* [WORK TO BE COMPLETED]: Copy every line of text from the entries below word for word, and leave the pictures out of your copy.

>> START DATA TO PROCESS

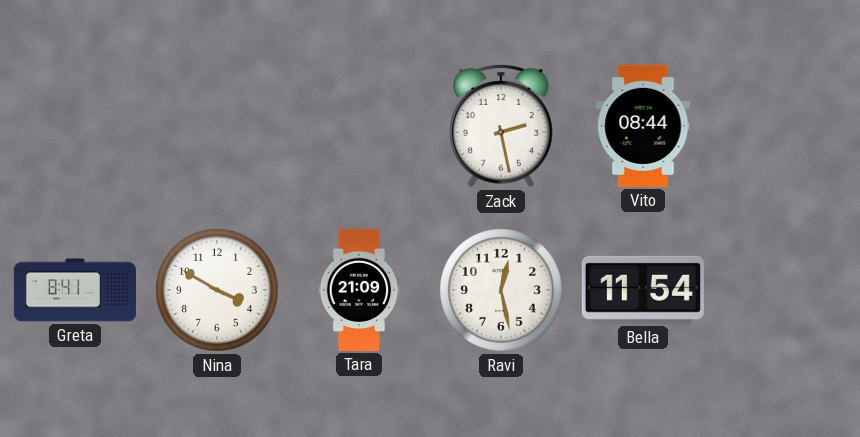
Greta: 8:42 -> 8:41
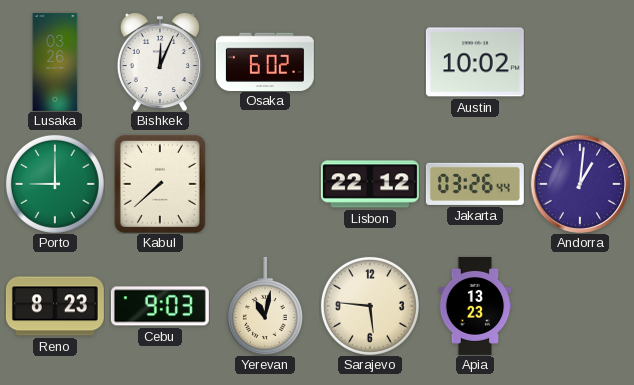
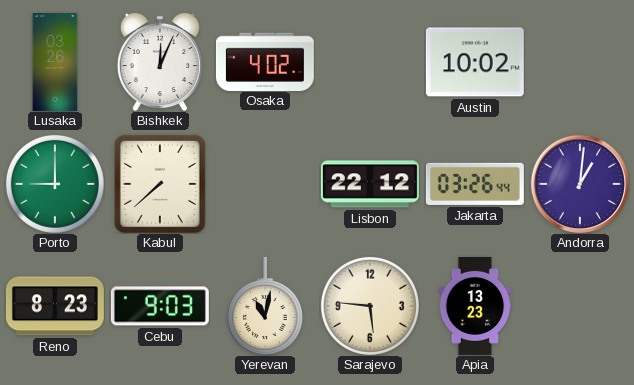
Osaka: 6:02 -> 4:02
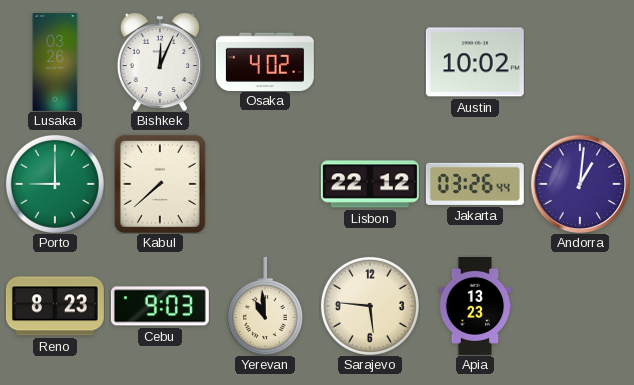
Yerevan: 11:02 -> 10:59
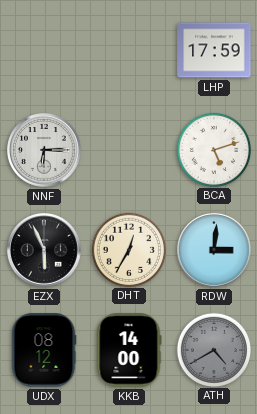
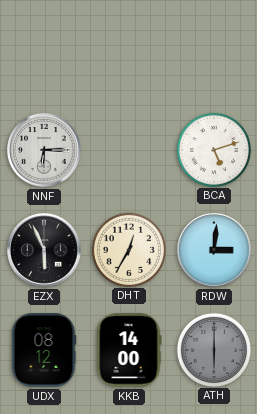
LHP: 17:59 -> none
ATH: 4:40 -> 6:00
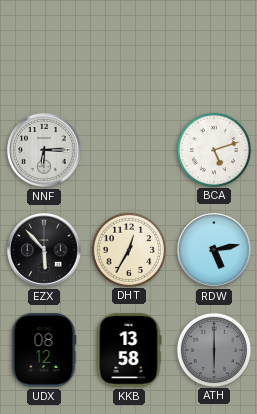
EZX: 5:56 -> 5:53
RDW: 3:01 -> 5:13
KKB: 14:00 -> 13:58
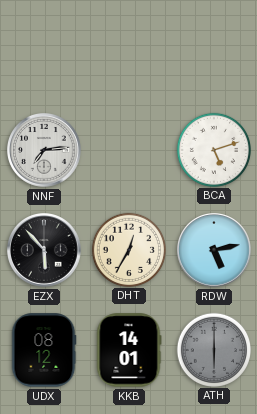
NNF: 6:15 -> 7:14
KKB: 13:58 -> 14:01
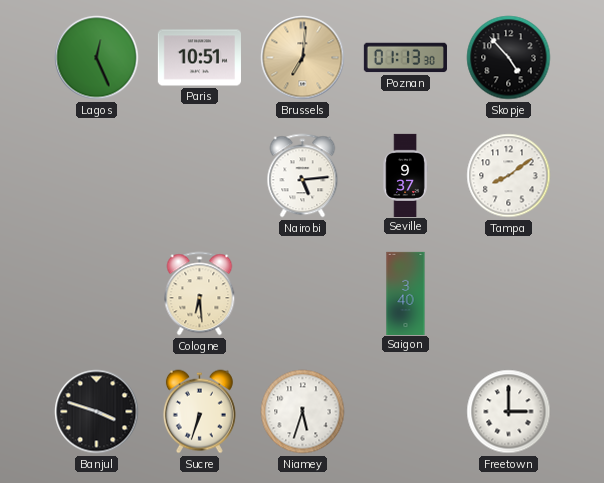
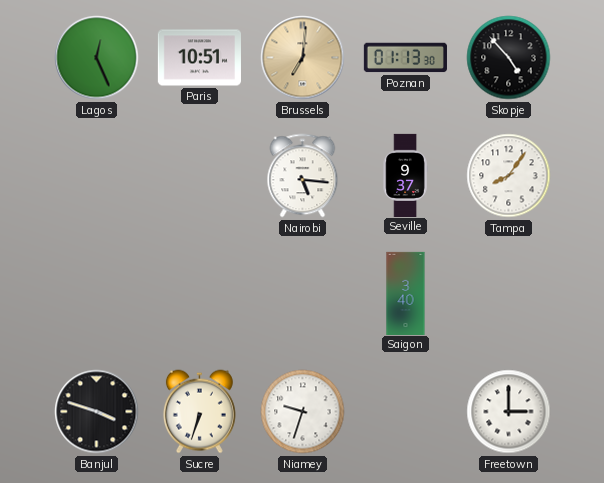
Nairobi: 5:14 -> 5:16
Tampa: 8:09 -> 8:06
Cologne: 6:29 -> none
Niamey: 5:33 -> 9:33
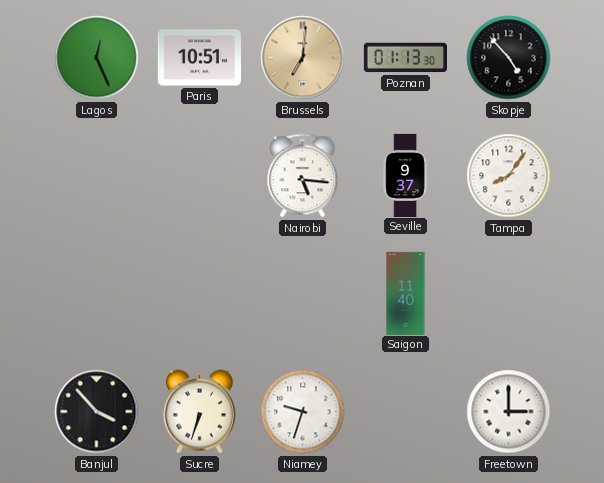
Saigon: 3:40 -> 11:40
Banjul: 3:48 -> 3:53
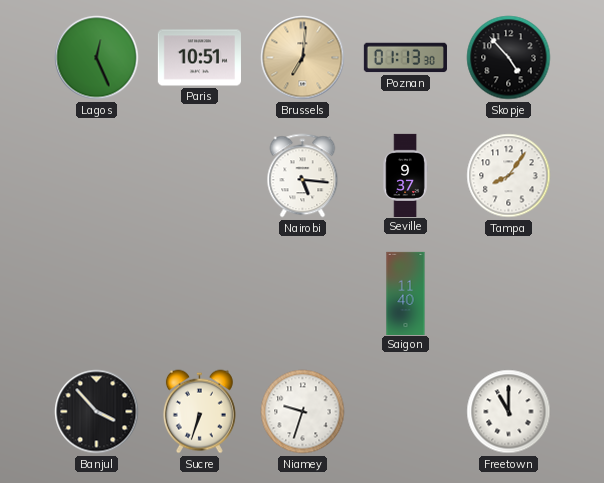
Freetown: 3:00 -> 11:00
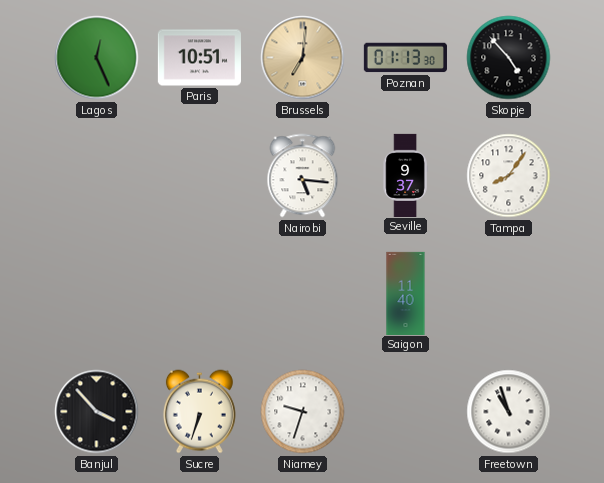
Freetown: 11:00 -> 10:57
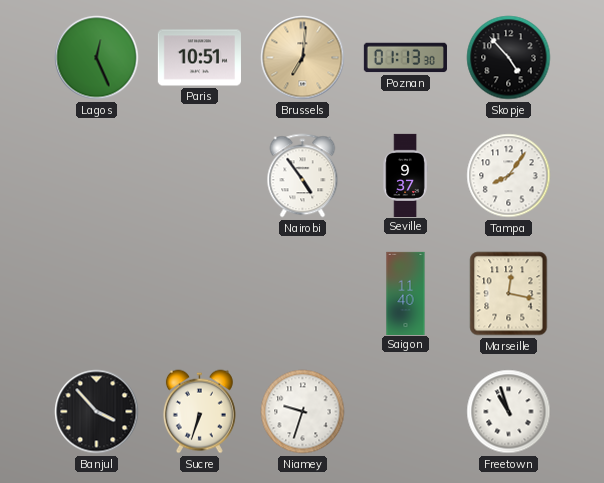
Nairobi: 5:16 -> 4:54
Marseille: none -> 12:17
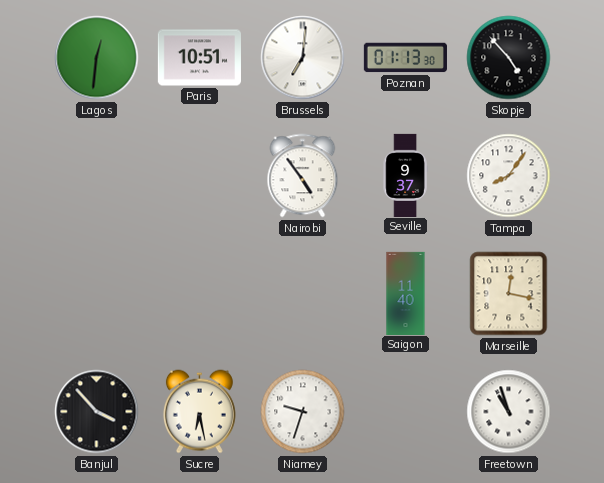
Lagos: 12:26 -> 12:31
Brussels dial: champagne -> white
Sucre: 6:33 -> 6:28
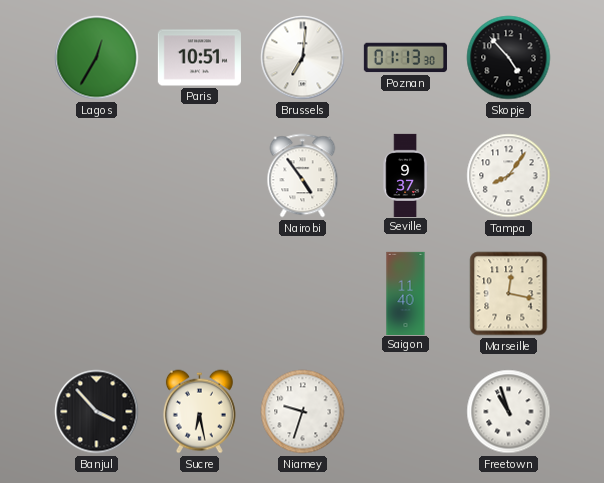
Lagos: 12:31 -> 12:35
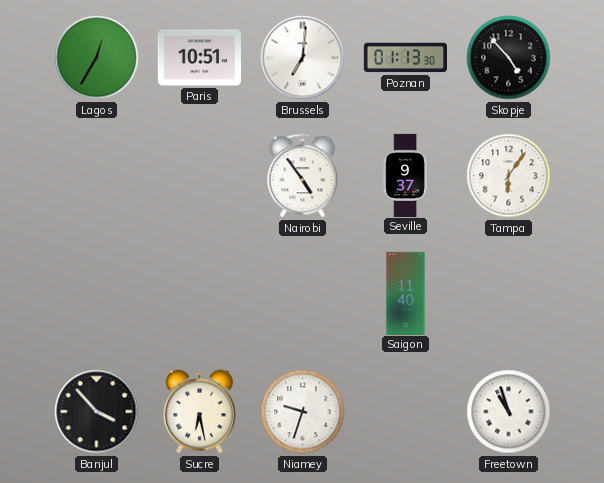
Tampa: 8:06 -> 6:06
Marseille: 12:17 -> none
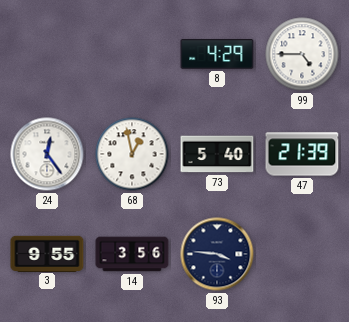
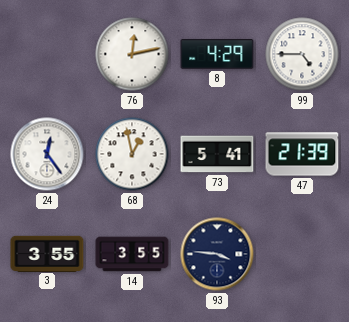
76: none -> 12:13
73: 5:40 -> 5:41
3: 9:55 -> 3:55
14: 3:56 -> 3:55
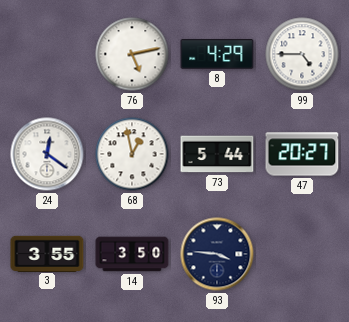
76: 12:13 -> 5:13
24: 12:24 -> 12:21
73: 5:41 -> 5:44
47: 21:39 -> 20:27
14: 3:55 -> 3:50
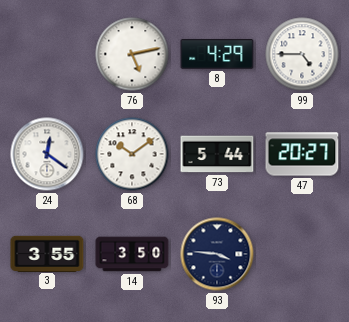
68: 12:58 -> 10:09
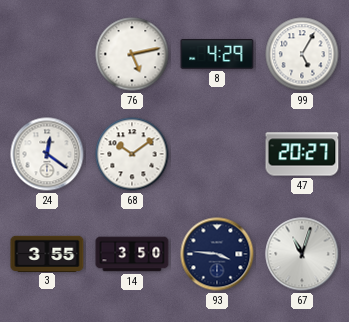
99: 4:45 -> 5:05
73: 5:44 -> none
67: none -> 11:03
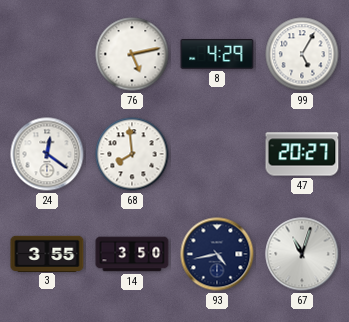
68: 10:09 -> 7:59
93: 3:46 -> 4:43
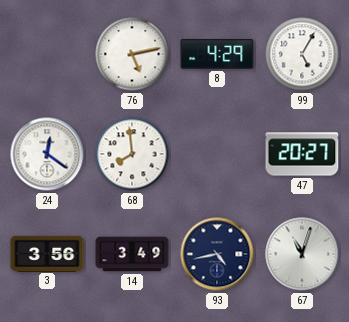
3: 3:55 -> 3:56
14: 3:50 -> 3:49
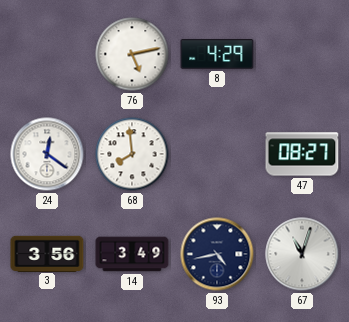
99: 5:05 -> none
47: 20:27 -> 08:27
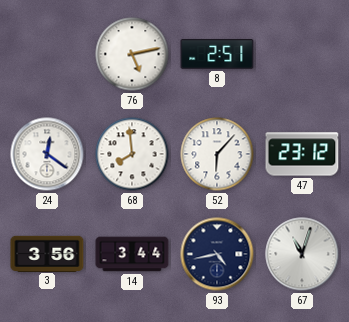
8: 4:29 -> 2:51
52: none -> 6:07
47: 08:27 -> 23:12
14: 3:49 -> 3:44
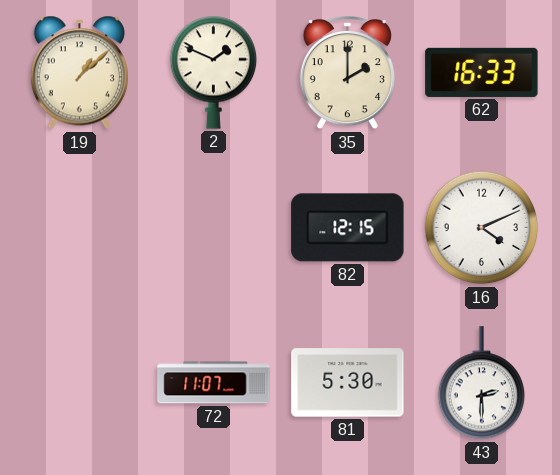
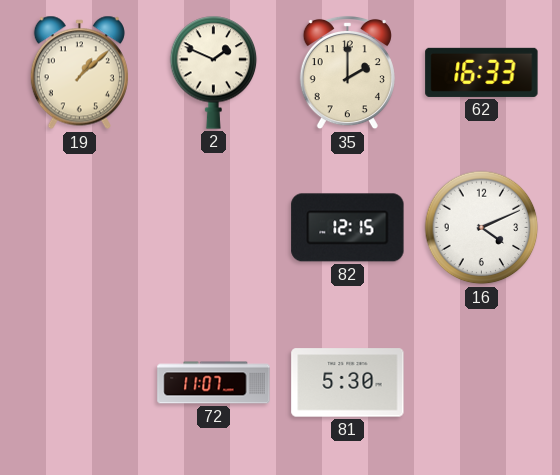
43: 2:30 -> none
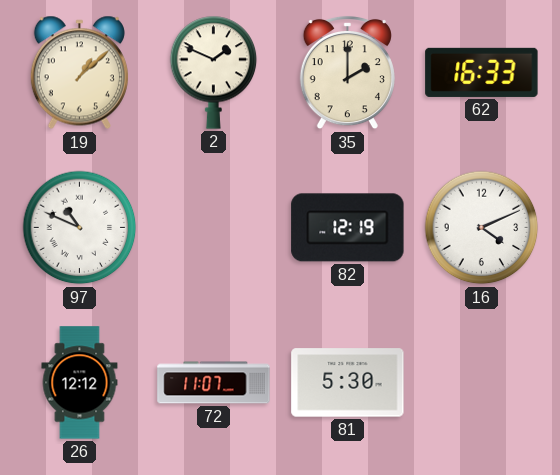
97: none -> 10:49
82: 12:15 -> 12:19
26: none -> 12:12
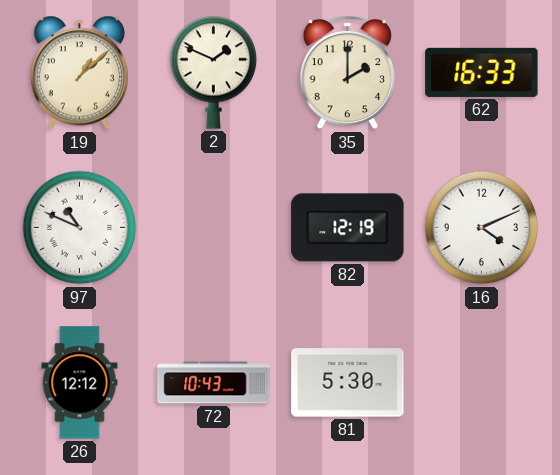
72: 11:07 -> 10:43
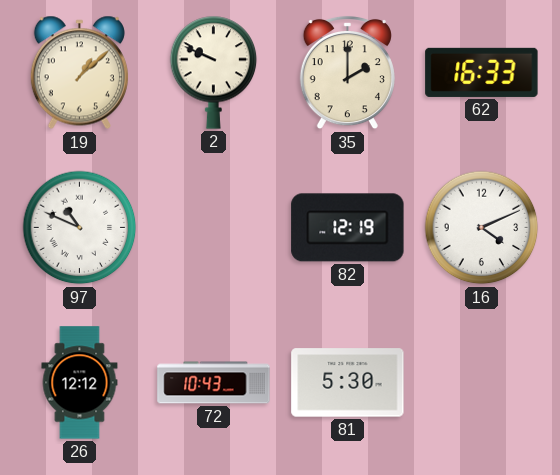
2: 1:49 -> 9:49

>> END DATA TO PROCESS

* [COMPLETE OUTPUT]:
Greta: 8:42 -> 8:41
Osaka: 6:02 -> 4:02
Yerevan: 11:02 -> 10:59
LHP: 17:59 -> none
ATH: 4:40 -> 6:00
EZX: 5:56 -> 5:53
RDW: 3:01 -> 5:13
KKB: 14:00 -> 13:58
NNF: 6:15 -> 7:14
KKB: 13:58 -> 14:01
Nairobi: 5:14 -> 5:16
Tampa: 8:09 -> 8:06
Cologne: 6:29 -> none
Niamey: 5:33 -> 9:33
Saigon: 3:40 -> 11:40
Banjul: 3:48 -> 3:53
Freetown: 3:00 -> 11:00
Freetown: 11:00 -> 10:57
Nairobi: 5:16 -> 4:54
Marseille: none -> 12:17
Lagos: 12:26 -> 12:31
Brussels dial: champagne -> white
Sucre: 6:33 -> 6:28
Lagos: 12:31 -> 12:35
Tampa: 8:06 -> 6:06
Marseille: 12:17 -> none
76: none -> 12:13
73: 5:40 -> 5:41
3: 9:55 -> 3:55
14: 3:56 -> 3:55
76: 12:13 -> 5:13
24: 12:24 -> 12:21
73: 5:41 -> 5:44
47: 21:39 -> 20:27
14: 3:55 -> 3:50
68: 12:58 -> 10:09
99: 4:45 -> 5:05
73: 5:44 -> none
67: none -> 11:03
68: 10:09 -> 7:59
93: 3:46 -> 4:43
3: 3:55 -> 3:56
14: 3:50 -> 3:49
99: 5:05 -> none
47: 20:27 -> 08:27
8: 4:29 -> 2:51
52: none -> 6:07
47: 08:27 -> 23:12
14: 3:49 -> 3:44
43: 2:30 -> none
97: none -> 10:49
82: 12:15 -> 12:19
26: none -> 12:12
72: 11:07 -> 10:43
2: 1:49 -> 9:49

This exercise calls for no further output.